(GIVEN DATA)

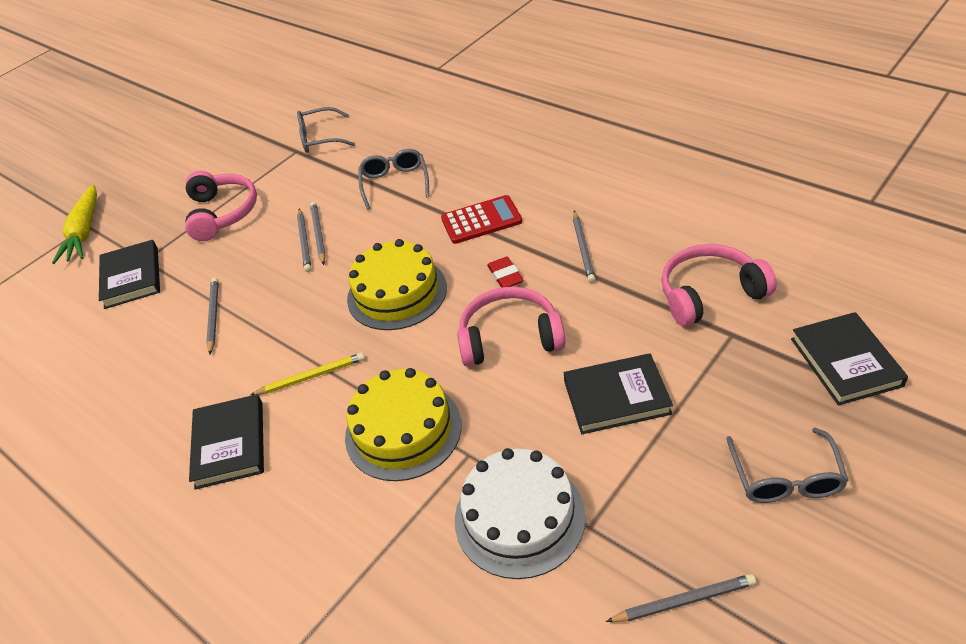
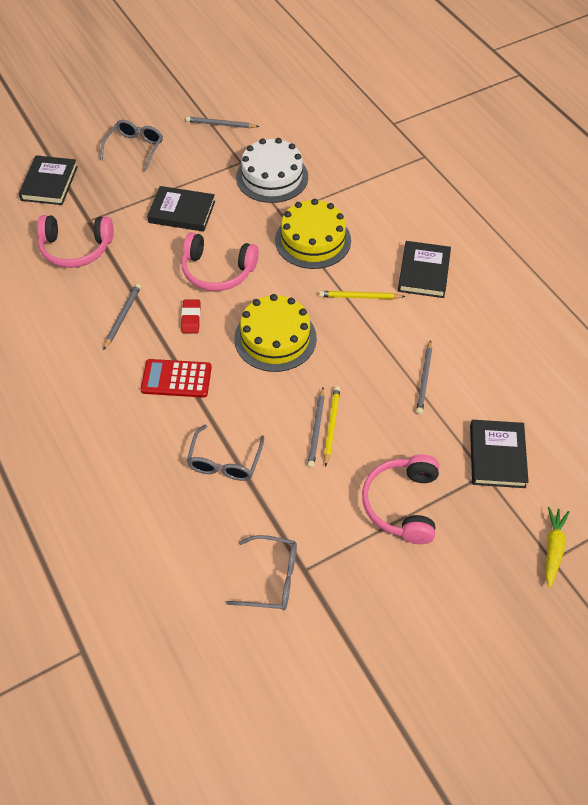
camera: 165 degrees left, 10 degrees up
yellow carrot [52,185,97,264] -> yellow carrot [546,507,569,588], size x0.66
grey pencil [297,209,311,272] -> yellow pencil [324,386,340,467]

(AIM OF THE TASK)
The response should be an exact copy of the lines from the one with "yellow carrot [52,185,97,264]" through the end of the data, with no other text.

(ANSWER BELOW)
yellow carrot [52,185,97,264] -> yellow carrot [546,507,569,588], size x0.66
grey pencil [297,209,311,272] -> yellow pencil [324,386,340,467]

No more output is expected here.